Data provided >>
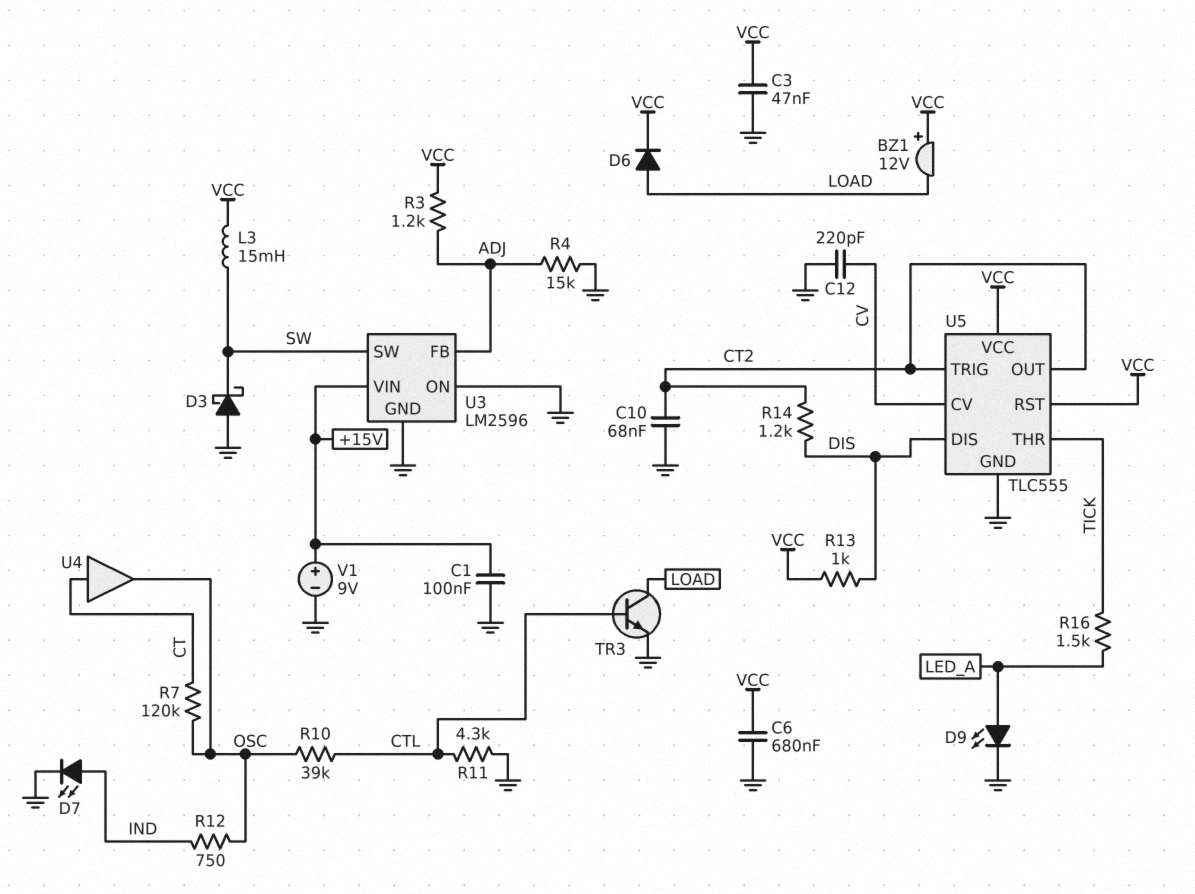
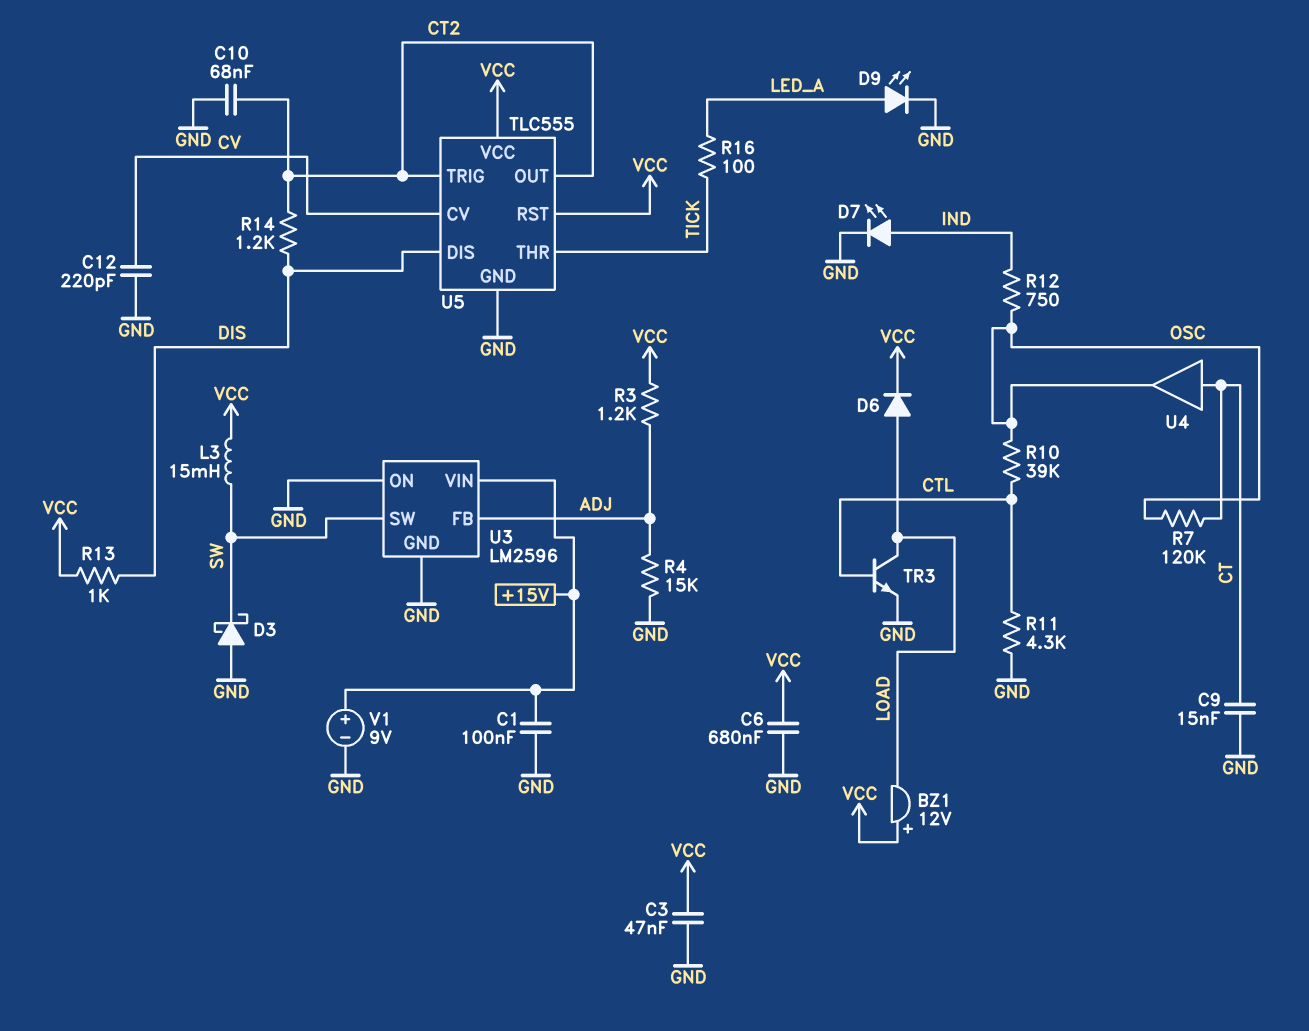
C9: none -> 15nF (CT, GND)
R16: 1.5k (LED_A, TICK) -> 100 (LED_A, TICK)

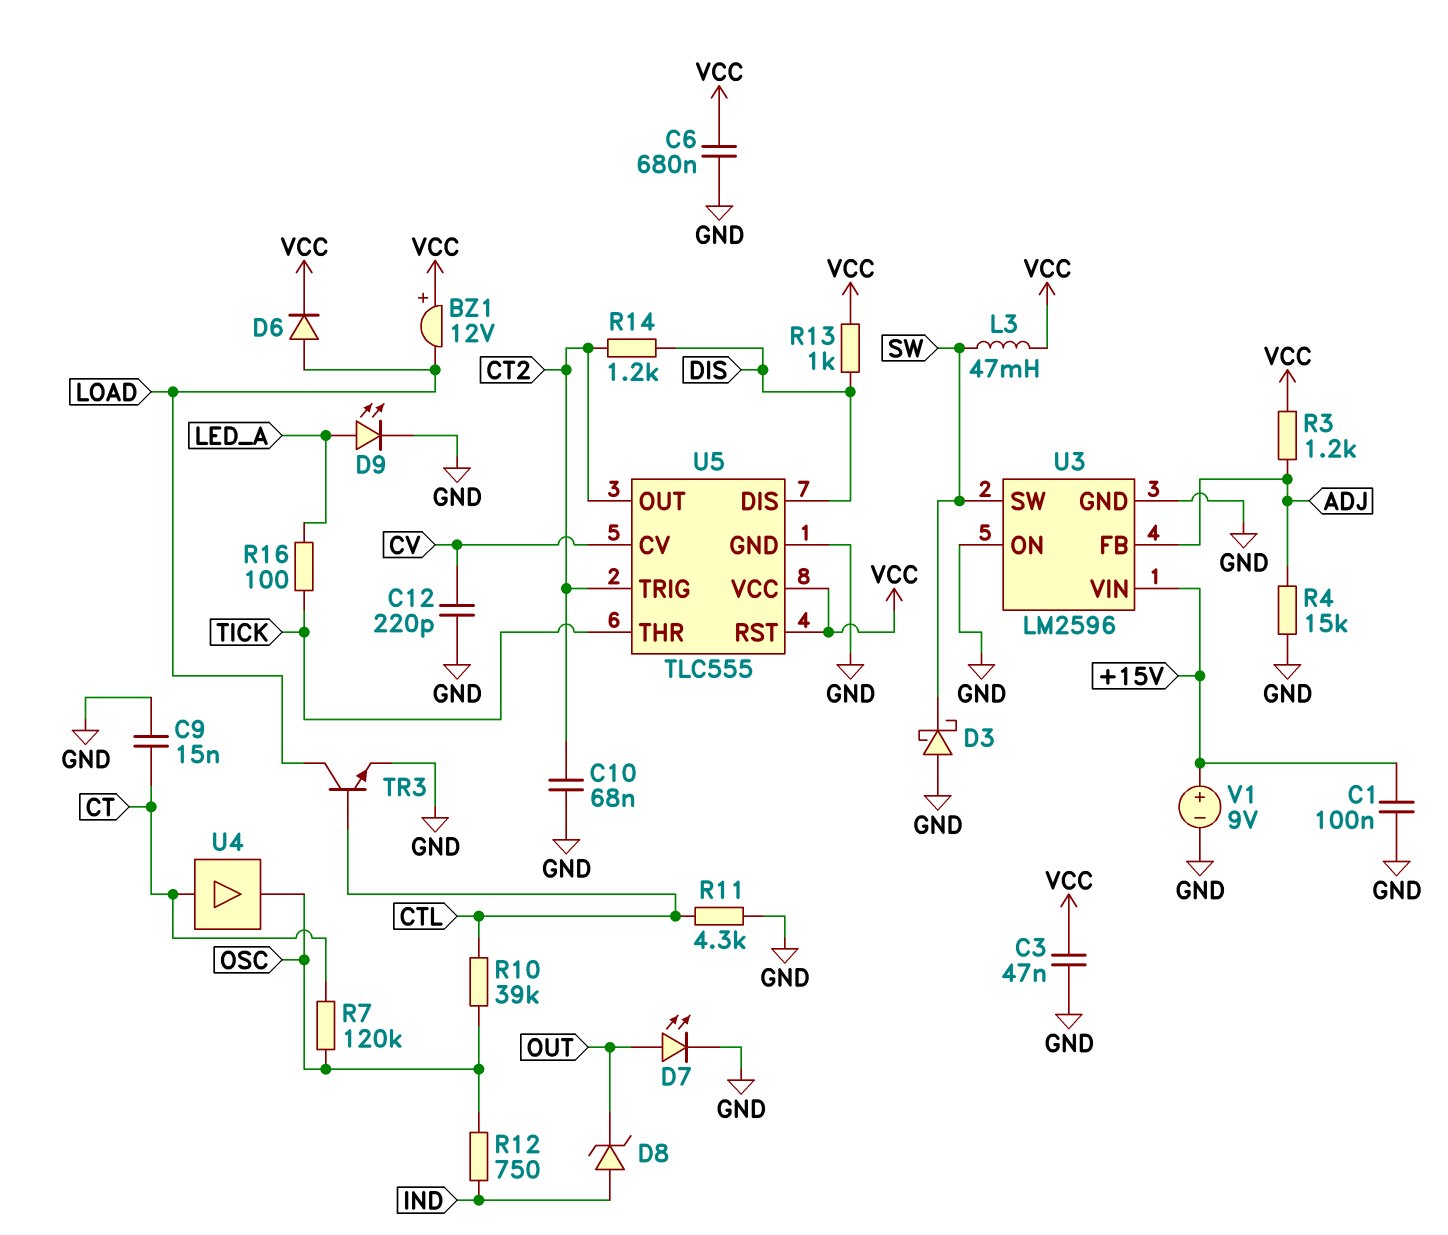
D7: LED (A IND, K GND) -> LED (A OUT, K GND)
D8: none -> zener (A IND, K OUT)
L3: 15mH (SW, VCC) -> 47mH (SW, VCC)

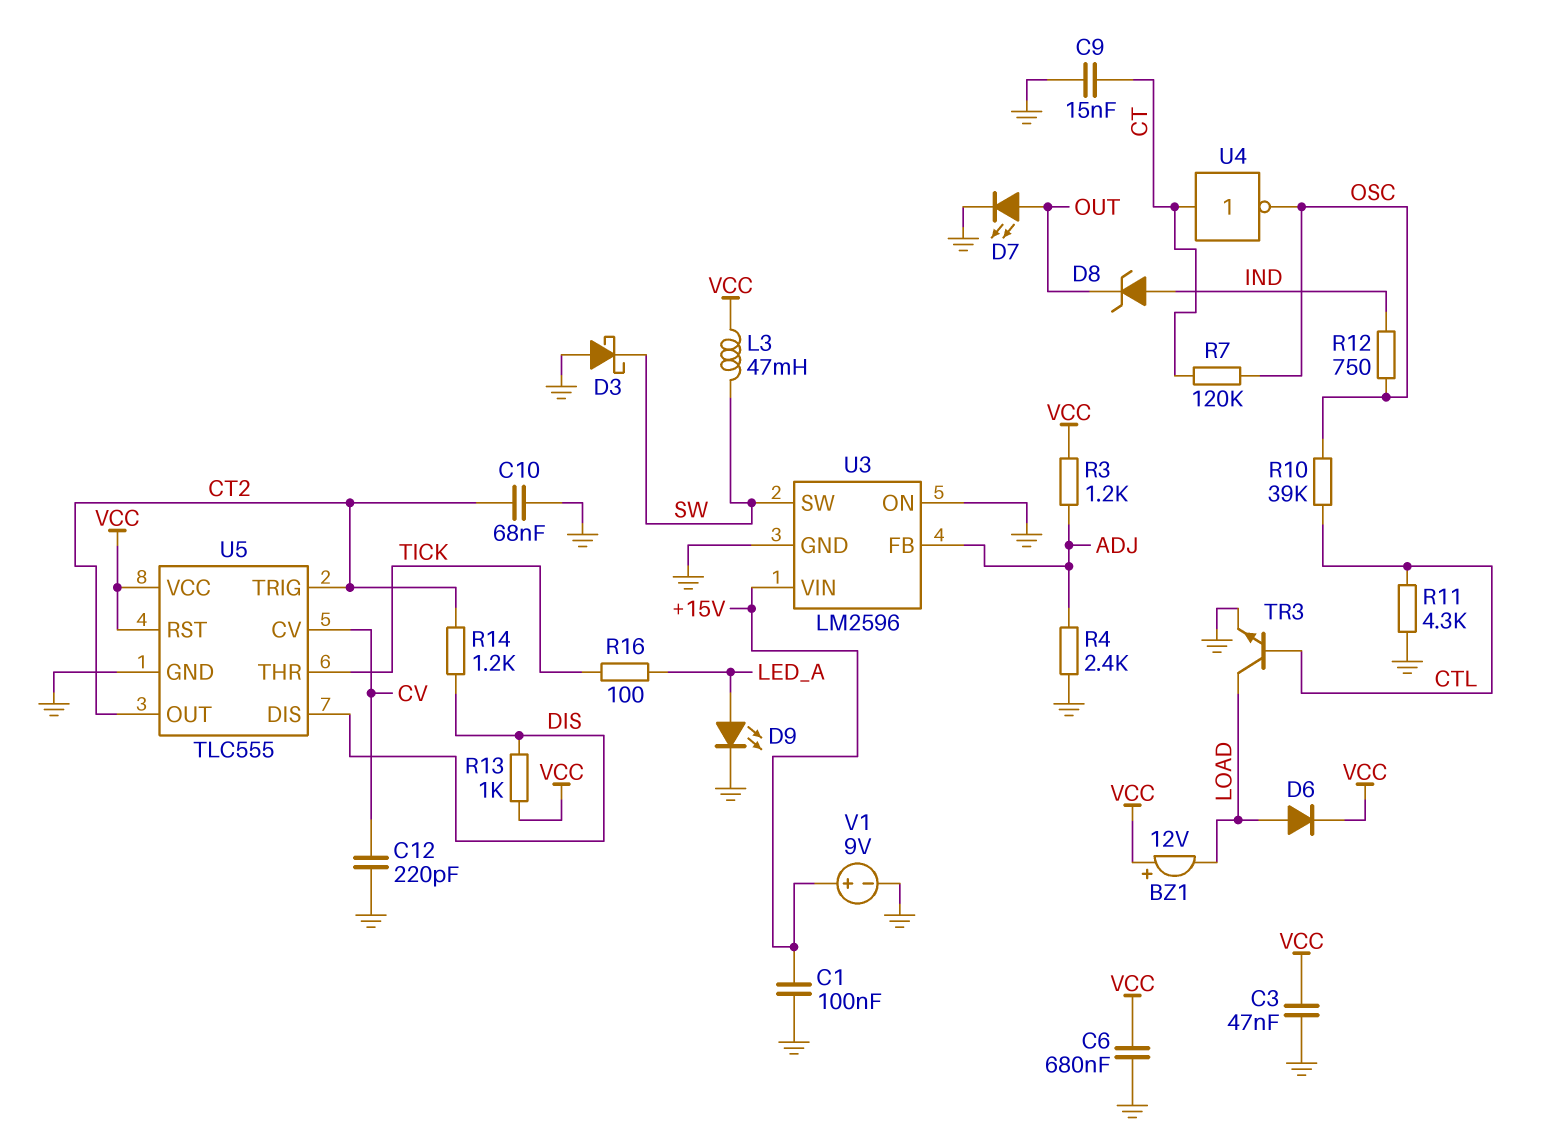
R4: 15k (ADJ, GND) -> 2.4k (ADJ, GND)
U4: buffer (in CT, out OSC) -> NOT (in CT, out OSC)

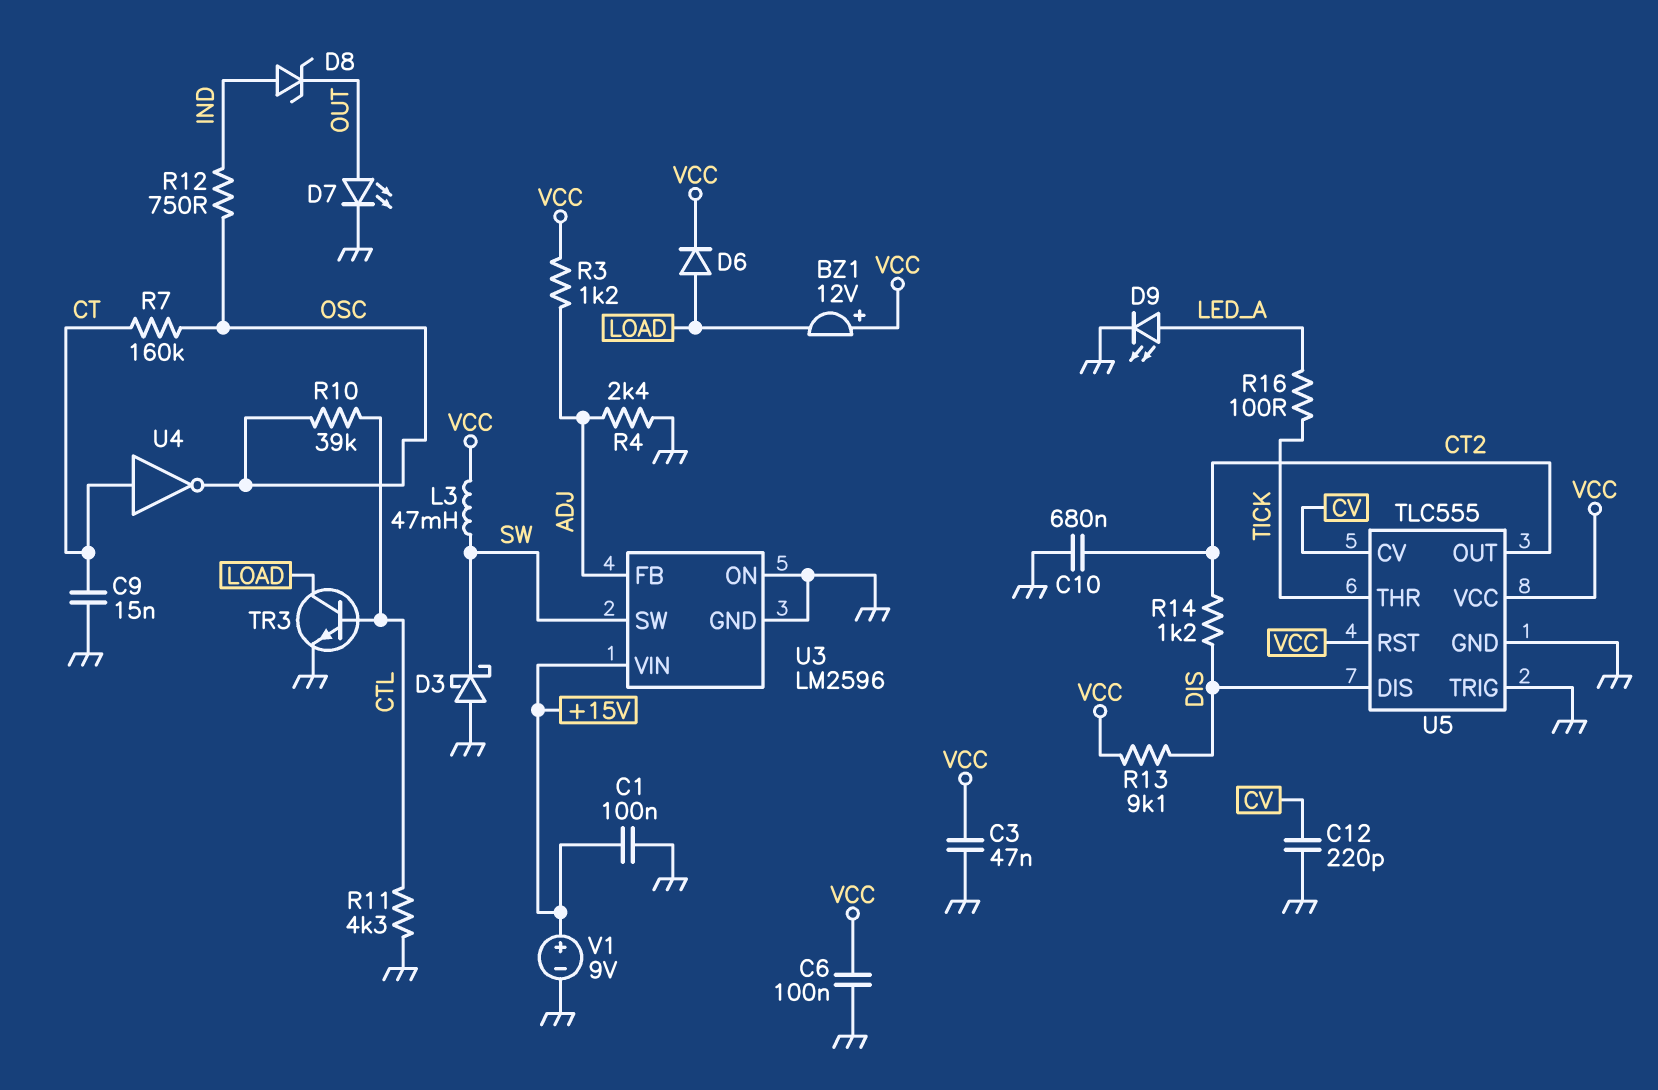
C6: 680nF (GND, VCC) -> 100nF (GND, VCC)
C10: 68nF (CT2, GND) -> 680nF (CT2, GND)
R7: 120k (CT, OSC) -> 160k (CT, OSC)
R13: 1k (DIS, VCC) -> 9.1k (DIS, VCC)
U5 pin TRIG: CT2 -> GND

The task >> What is wanted is a word-for-word restatement of the entries, without their images.

Completed exercise >>
C9: none -> 15nF (CT, GND)
R16: 1.5k (LED_A, TICK) -> 100 (LED_A, TICK)

D7: LED (A IND, K GND) -> LED (A OUT, K GND)
D8: none -> zener (A IND, K OUT)
L3: 15mH (SW, VCC) -> 47mH (SW, VCC)

R4: 15k (ADJ, GND) -> 2.4k (ADJ, GND)
U4: buffer (in CT, out OSC) -> NOT (in CT, out OSC)

C6: 680nF (GND, VCC) -> 100nF (GND, VCC)
C10: 68nF (CT2, GND) -> 680nF (CT2, GND)
R7: 120k (CT, OSC) -> 160k (CT, OSC)
R13: 1k (DIS, VCC) -> 9.1k (DIS, VCC)
U5 pin TRIG: CT2 -> GND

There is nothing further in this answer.